== Dataset excerpt

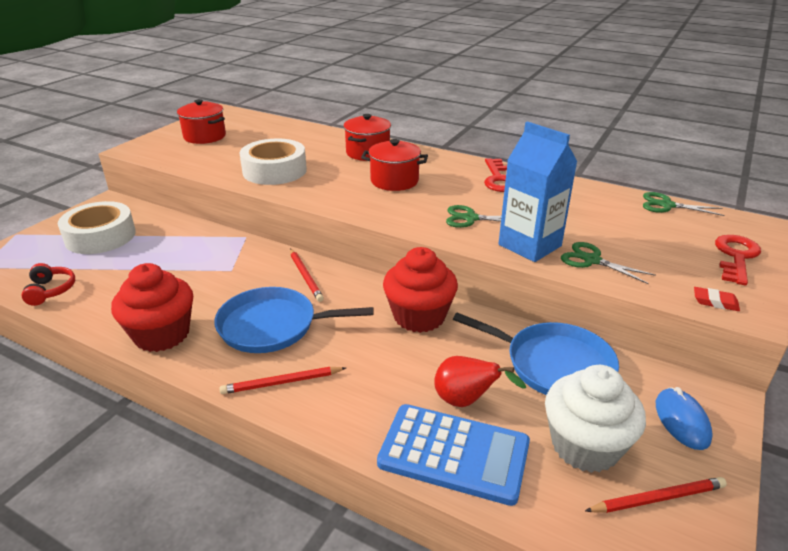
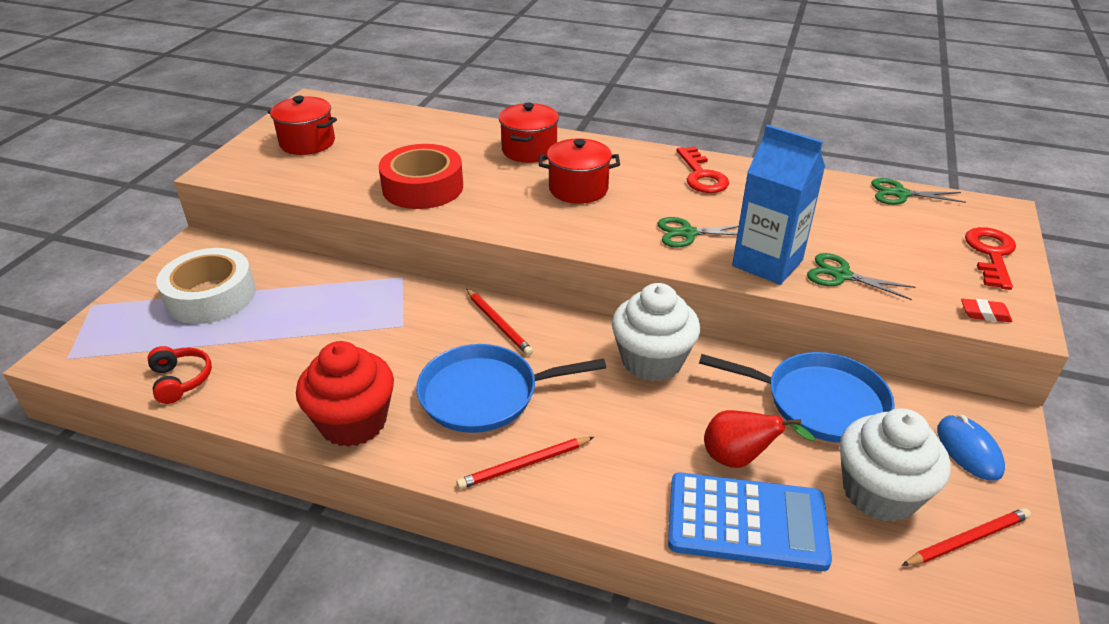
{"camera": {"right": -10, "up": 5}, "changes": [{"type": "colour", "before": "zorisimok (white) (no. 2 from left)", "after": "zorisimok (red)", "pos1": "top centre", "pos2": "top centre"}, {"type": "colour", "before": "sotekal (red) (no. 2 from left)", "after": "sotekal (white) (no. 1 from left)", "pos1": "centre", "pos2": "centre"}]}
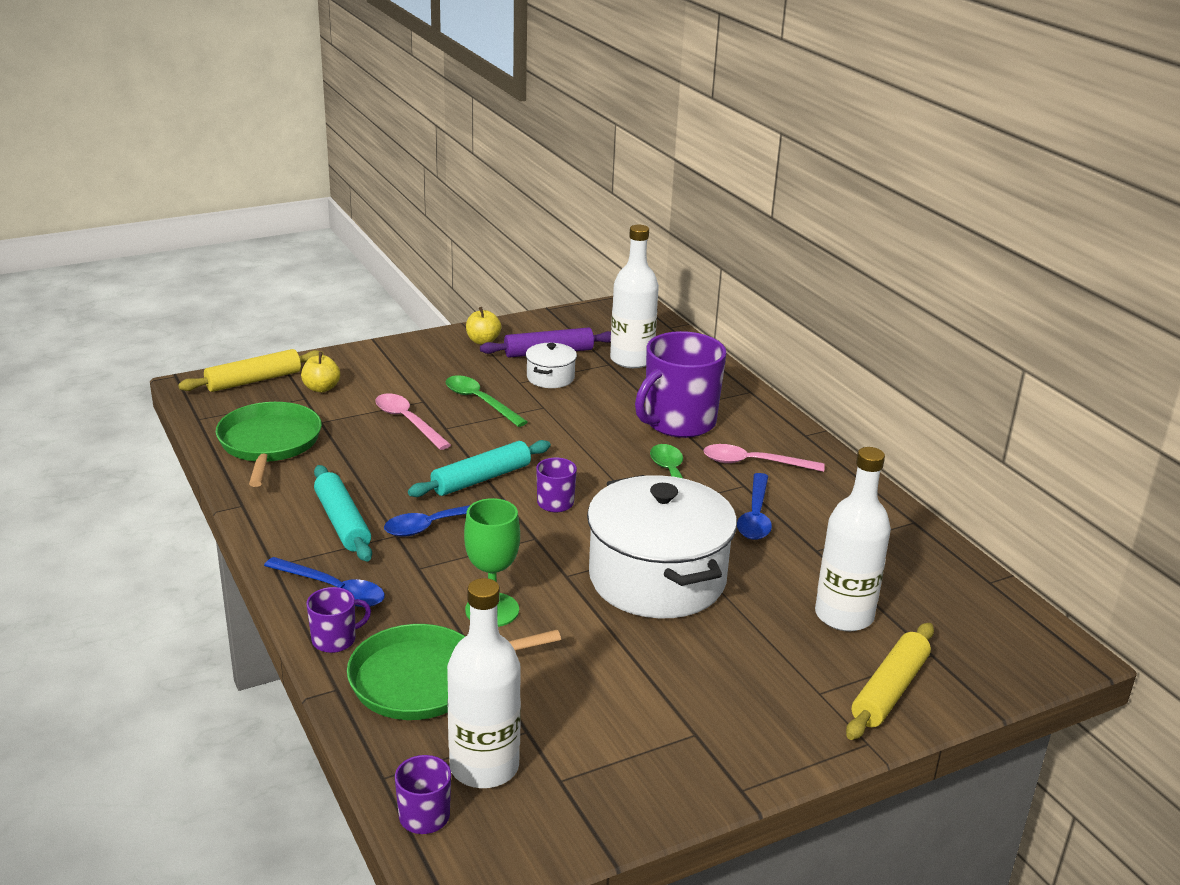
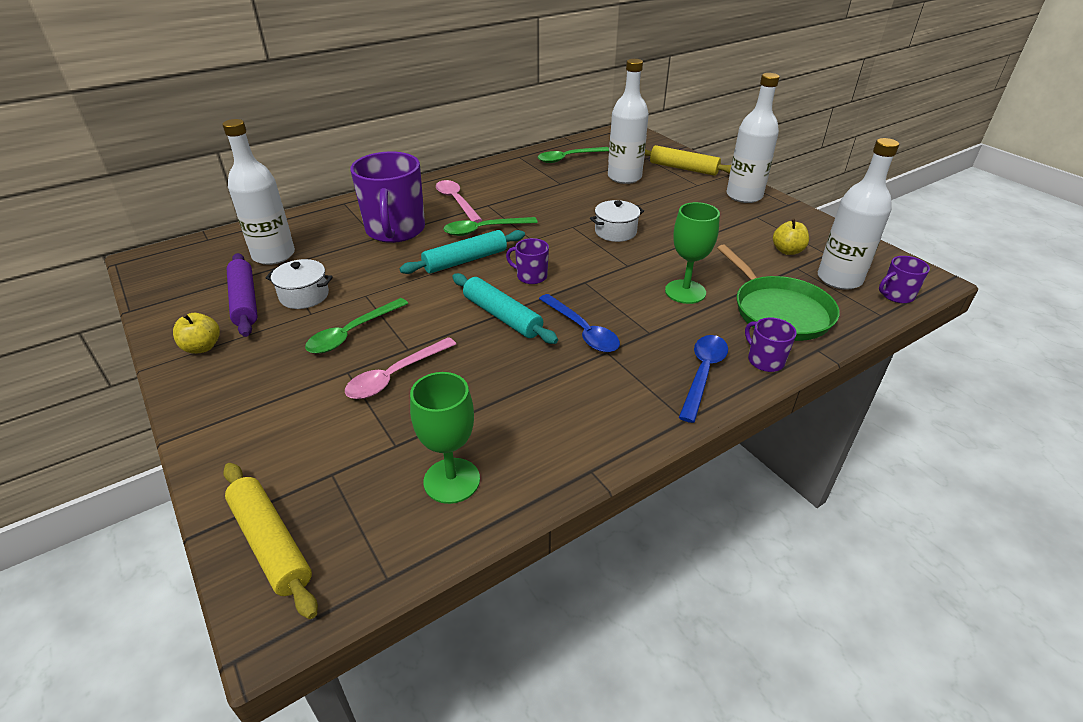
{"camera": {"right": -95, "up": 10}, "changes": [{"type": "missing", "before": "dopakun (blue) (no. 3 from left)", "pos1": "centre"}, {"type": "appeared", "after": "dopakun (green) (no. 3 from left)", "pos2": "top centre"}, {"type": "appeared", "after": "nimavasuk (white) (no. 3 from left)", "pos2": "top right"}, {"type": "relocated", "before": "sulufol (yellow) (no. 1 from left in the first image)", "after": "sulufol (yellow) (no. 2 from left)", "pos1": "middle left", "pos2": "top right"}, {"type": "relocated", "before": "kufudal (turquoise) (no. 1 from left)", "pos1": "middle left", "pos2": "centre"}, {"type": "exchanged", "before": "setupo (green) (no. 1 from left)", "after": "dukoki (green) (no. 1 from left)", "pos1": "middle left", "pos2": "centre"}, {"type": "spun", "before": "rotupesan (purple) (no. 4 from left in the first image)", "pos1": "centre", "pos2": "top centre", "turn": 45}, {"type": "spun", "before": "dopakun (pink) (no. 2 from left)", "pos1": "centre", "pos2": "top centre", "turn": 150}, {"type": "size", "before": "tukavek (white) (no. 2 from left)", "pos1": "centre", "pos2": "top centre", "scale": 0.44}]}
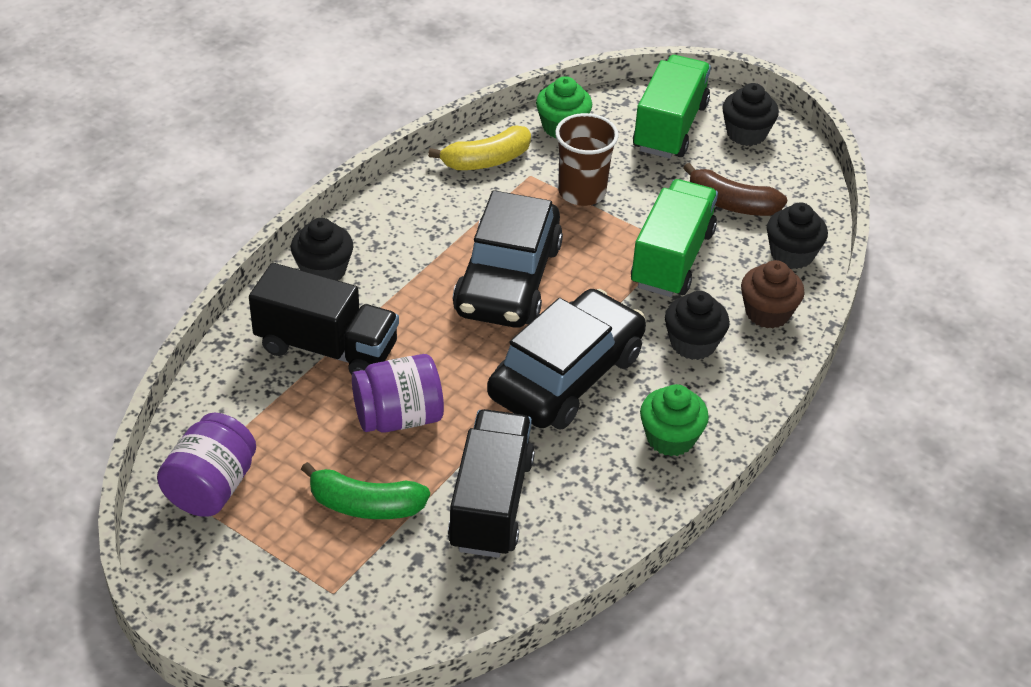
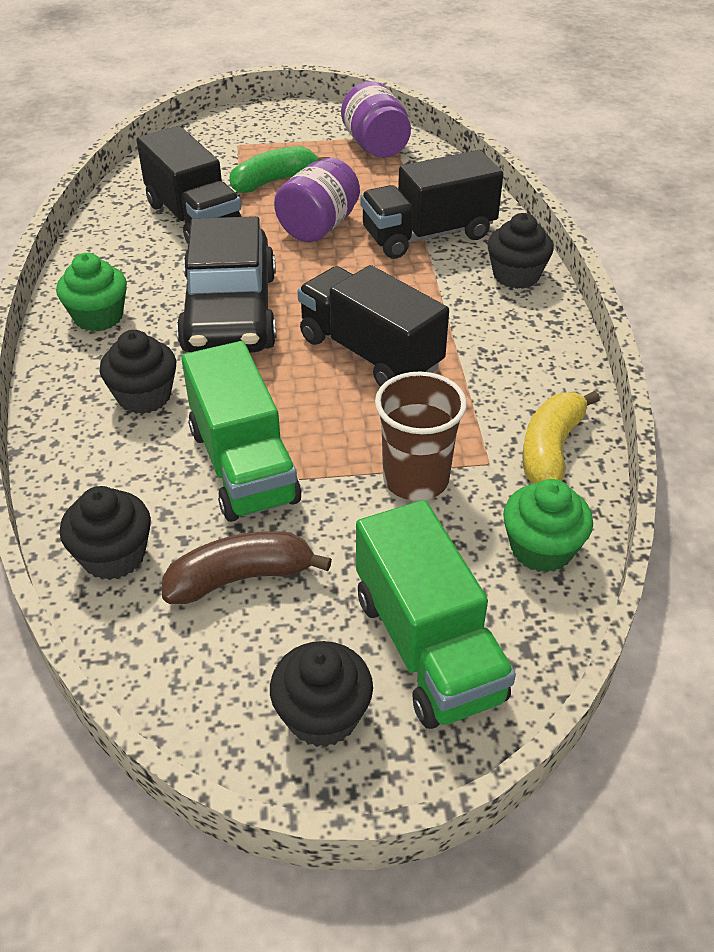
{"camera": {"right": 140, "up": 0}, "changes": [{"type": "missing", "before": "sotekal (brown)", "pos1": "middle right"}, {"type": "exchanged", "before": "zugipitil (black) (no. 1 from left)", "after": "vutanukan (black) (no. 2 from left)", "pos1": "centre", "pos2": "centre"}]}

====

### What the exercise asks
Print the full listing above exactly. Pictures stay out of the copy.

### Exercise solution
{"camera": {"right": -10, "up": 5}, "changes": [{"type": "colour", "before": "zorisimok (white) (no. 2 from left)", "after": "zorisimok (red)", "pos1": "top centre", "pos2": "top centre"}, {"type": "colour", "before": "sotekal (red) (no. 2 from left)", "after": "sotekal (white) (no. 1 from left)", "pos1": "centre", "pos2": "centre"}]}
{"camera": {"right": -95, "up": 10}, "changes": [{"type": "missing", "before": "dopakun (blue) (no. 3 from left)", "pos1": "centre"}, {"type": "appeared", "after": "dopakun (green) (no. 3 from left)", "pos2": "top centre"}, {"type": "appeared", "after": "nimavasuk (white) (no. 3 from left)", "pos2": "top right"}, {"type": "relocated", "before": "sulufol (yellow) (no. 1 from left in the first image)", "after": "sulufol (yellow) (no. 2 from left)", "pos1": "middle left", "pos2": "top right"}, {"type": "relocated", "before": "kufudal (turquoise) (no. 1 from left)", "pos1": "middle left", "pos2": "centre"}, {"type": "exchanged", "before": "setupo (green) (no. 1 from left)", "after": "dukoki (green) (no. 1 from left)", "pos1": "middle left", "pos2": "centre"}, {"type": "spun", "before": "rotupesan (purple) (no. 4 from left in the first image)", "pos1": "centre", "pos2": "top centre", "turn": 45}, {"type": "spun", "before": "dopakun (pink) (no. 2 from left)", "pos1": "centre", "pos2": "top centre", "turn": 150}, {"type": "size", "before": "tukavek (white) (no. 2 from left)", "pos1": "centre", "pos2": "top centre", "scale": 0.44}]}
{"camera": {"right": 140, "up": 0}, "changes": [{"type": "missing", "before": "sotekal (brown)", "pos1": "middle right"}, {"type": "exchanged", "before": "zugipitil (black) (no. 1 from left)", "after": "vutanukan (black) (no. 2 from left)", "pos1": "centre", "pos2": "centre"}]}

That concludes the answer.